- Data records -
━━━━━━━━━━━━━━━━
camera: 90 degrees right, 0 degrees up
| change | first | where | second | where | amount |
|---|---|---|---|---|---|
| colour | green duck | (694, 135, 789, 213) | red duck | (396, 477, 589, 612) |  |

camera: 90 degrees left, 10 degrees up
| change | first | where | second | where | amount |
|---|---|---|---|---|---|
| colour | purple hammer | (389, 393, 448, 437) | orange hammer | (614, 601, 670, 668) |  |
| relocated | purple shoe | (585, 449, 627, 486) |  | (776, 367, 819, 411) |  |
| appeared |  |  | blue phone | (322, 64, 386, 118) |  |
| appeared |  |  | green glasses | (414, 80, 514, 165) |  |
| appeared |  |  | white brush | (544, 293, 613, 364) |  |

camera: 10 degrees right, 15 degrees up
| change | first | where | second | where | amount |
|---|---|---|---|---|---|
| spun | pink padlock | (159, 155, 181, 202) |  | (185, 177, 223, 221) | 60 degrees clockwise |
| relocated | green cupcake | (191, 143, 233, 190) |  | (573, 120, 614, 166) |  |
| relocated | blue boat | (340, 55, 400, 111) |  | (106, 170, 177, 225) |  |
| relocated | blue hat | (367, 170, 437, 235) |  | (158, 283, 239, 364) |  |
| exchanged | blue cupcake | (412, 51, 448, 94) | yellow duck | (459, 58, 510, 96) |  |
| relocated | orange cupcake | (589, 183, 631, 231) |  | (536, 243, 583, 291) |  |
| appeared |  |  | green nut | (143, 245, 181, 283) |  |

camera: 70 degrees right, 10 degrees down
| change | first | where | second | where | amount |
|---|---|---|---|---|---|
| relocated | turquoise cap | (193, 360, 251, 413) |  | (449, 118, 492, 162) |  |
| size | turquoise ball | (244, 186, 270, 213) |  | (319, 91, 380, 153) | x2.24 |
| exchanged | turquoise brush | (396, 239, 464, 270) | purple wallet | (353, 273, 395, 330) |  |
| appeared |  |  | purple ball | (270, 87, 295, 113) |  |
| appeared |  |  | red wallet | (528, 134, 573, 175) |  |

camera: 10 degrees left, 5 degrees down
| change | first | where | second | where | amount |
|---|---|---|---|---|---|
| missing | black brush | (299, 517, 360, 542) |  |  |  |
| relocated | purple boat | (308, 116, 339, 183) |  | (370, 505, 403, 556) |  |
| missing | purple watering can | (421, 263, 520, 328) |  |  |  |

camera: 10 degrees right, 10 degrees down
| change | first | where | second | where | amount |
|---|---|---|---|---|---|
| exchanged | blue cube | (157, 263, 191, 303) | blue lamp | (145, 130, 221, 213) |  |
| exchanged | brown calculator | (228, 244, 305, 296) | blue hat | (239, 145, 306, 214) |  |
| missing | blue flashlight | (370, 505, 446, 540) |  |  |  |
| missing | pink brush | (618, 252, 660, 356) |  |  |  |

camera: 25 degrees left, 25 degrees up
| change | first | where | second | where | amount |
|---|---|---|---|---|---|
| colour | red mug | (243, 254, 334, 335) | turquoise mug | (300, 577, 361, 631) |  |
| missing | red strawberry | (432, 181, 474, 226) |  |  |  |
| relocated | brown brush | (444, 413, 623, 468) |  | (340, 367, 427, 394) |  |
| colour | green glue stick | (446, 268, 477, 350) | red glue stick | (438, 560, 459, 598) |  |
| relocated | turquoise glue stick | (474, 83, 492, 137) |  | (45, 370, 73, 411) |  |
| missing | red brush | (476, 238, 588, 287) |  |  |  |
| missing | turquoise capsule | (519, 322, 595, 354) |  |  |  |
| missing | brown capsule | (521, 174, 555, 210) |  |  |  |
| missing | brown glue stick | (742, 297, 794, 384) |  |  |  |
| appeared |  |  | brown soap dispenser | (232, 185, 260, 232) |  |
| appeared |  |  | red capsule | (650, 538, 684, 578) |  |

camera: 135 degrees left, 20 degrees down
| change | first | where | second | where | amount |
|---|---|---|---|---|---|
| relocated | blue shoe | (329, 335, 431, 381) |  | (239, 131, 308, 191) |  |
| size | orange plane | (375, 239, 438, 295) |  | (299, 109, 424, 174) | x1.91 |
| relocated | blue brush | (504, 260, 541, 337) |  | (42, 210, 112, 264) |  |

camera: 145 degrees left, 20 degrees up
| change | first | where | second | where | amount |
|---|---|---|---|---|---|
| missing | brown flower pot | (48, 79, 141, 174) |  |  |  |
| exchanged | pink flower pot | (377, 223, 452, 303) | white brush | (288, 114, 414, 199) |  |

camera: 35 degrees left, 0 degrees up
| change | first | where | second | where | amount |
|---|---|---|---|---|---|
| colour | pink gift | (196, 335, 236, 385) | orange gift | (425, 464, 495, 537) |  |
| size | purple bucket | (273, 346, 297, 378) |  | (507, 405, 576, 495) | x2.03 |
━━━━━━━━━━━━━━━━
- About this exercise -
Reproduce each line of the data without any change.

- Answer space -
camera: 90 degrees right, 0 degrees up
| change | first | where | second | where | amount |
|---|---|---|---|---|---|
| colour | green duck | (694, 135, 789, 213) | red duck | (396, 477, 589, 612) |  |

camera: 90 degrees left, 10 degrees up
| change | first | where | second | where | amount |
|---|---|---|---|---|---|
| colour | purple hammer | (389, 393, 448, 437) | orange hammer | (614, 601, 670, 668) |  |
| relocated | purple shoe | (585, 449, 627, 486) |  | (776, 367, 819, 411) |  |
| appeared |  |  | blue phone | (322, 64, 386, 118) |  |
| appeared |  |  | green glasses | (414, 80, 514, 165) |  |
| appeared |  |  | white brush | (544, 293, 613, 364) |  |

camera: 10 degrees right, 15 degrees up
| change | first | where | second | where | amount |
|---|---|---|---|---|---|
| spun | pink padlock | (159, 155, 181, 202) |  | (185, 177, 223, 221) | 60 degrees clockwise |
| relocated | green cupcake | (191, 143, 233, 190) |  | (573, 120, 614, 166) |  |
| relocated | blue boat | (340, 55, 400, 111) |  | (106, 170, 177, 225) |  |
| relocated | blue hat | (367, 170, 437, 235) |  | (158, 283, 239, 364) |  |
| exchanged | blue cupcake | (412, 51, 448, 94) | yellow duck | (459, 58, 510, 96) |  |
| relocated | orange cupcake | (589, 183, 631, 231) |  | (536, 243, 583, 291) |  |
| appeared |  |  | green nut | (143, 245, 181, 283) |  |

camera: 70 degrees right, 10 degrees down
| change | first | where | second | where | amount |
|---|---|---|---|---|---|
| relocated | turquoise cap | (193, 360, 251, 413) |  | (449, 118, 492, 162) |  |
| size | turquoise ball | (244, 186, 270, 213) |  | (319, 91, 380, 153) | x2.24 |
| exchanged | turquoise brush | (396, 239, 464, 270) | purple wallet | (353, 273, 395, 330) |  |
| appeared |  |  | purple ball | (270, 87, 295, 113) |  |
| appeared |  |  | red wallet | (528, 134, 573, 175) |  |

camera: 10 degrees left, 5 degrees down
| change | first | where | second | where | amount |
|---|---|---|---|---|---|
| missing | black brush | (299, 517, 360, 542) |  |  |  |
| relocated | purple boat | (308, 116, 339, 183) |  | (370, 505, 403, 556) |  |
| missing | purple watering can | (421, 263, 520, 328) |  |  |  |

camera: 10 degrees right, 10 degrees down
| change | first | where | second | where | amount |
|---|---|---|---|---|---|
| exchanged | blue cube | (157, 263, 191, 303) | blue lamp | (145, 130, 221, 213) |  |
| exchanged | brown calculator | (228, 244, 305, 296) | blue hat | (239, 145, 306, 214) |  |
| missing | blue flashlight | (370, 505, 446, 540) |  |  |  |
| missing | pink brush | (618, 252, 660, 356) |  |  |  |

camera: 25 degrees left, 25 degrees up
| change | first | where | second | where | amount |
|---|---|---|---|---|---|
| colour | red mug | (243, 254, 334, 335) | turquoise mug | (300, 577, 361, 631) |  |
| missing | red strawberry | (432, 181, 474, 226) |  |  |  |
| relocated | brown brush | (444, 413, 623, 468) |  | (340, 367, 427, 394) |  |
| colour | green glue stick | (446, 268, 477, 350) | red glue stick | (438, 560, 459, 598) |  |
| relocated | turquoise glue stick | (474, 83, 492, 137) |  | (45, 370, 73, 411) |  |
| missing | red brush | (476, 238, 588, 287) |  |  |  |
| missing | turquoise capsule | (519, 322, 595, 354) |  |  |  |
| missing | brown capsule | (521, 174, 555, 210) |  |  |  |
| missing | brown glue stick | (742, 297, 794, 384) |  |  |  |
| appeared |  |  | brown soap dispenser | (232, 185, 260, 232) |  |
| appeared |  |  | red capsule | (650, 538, 684, 578) |  |

camera: 135 degrees left, 20 degrees down
| change | first | where | second | where | amount |
|---|---|---|---|---|---|
| relocated | blue shoe | (329, 335, 431, 381) |  | (239, 131, 308, 191) |  |
| size | orange plane | (375, 239, 438, 295) |  | (299, 109, 424, 174) | x1.91 |
| relocated | blue brush | (504, 260, 541, 337) |  | (42, 210, 112, 264) |  |

camera: 145 degrees left, 20 degrees up
| change | first | where | second | where | amount |
|---|---|---|---|---|---|
| missing | brown flower pot | (48, 79, 141, 174) |  |  |  |
| exchanged | pink flower pot | (377, 223, 452, 303) | white brush | (288, 114, 414, 199) |  |

camera: 35 degrees left, 0 degrees up
| change | first | where | second | where | amount |
|---|---|---|---|---|---|
| colour | pink gift | (196, 335, 236, 385) | orange gift | (425, 464, 495, 537) |  |
| size | purple bucket | (273, 346, 297, 378) |  | (507, 405, 576, 495) | x2.03 |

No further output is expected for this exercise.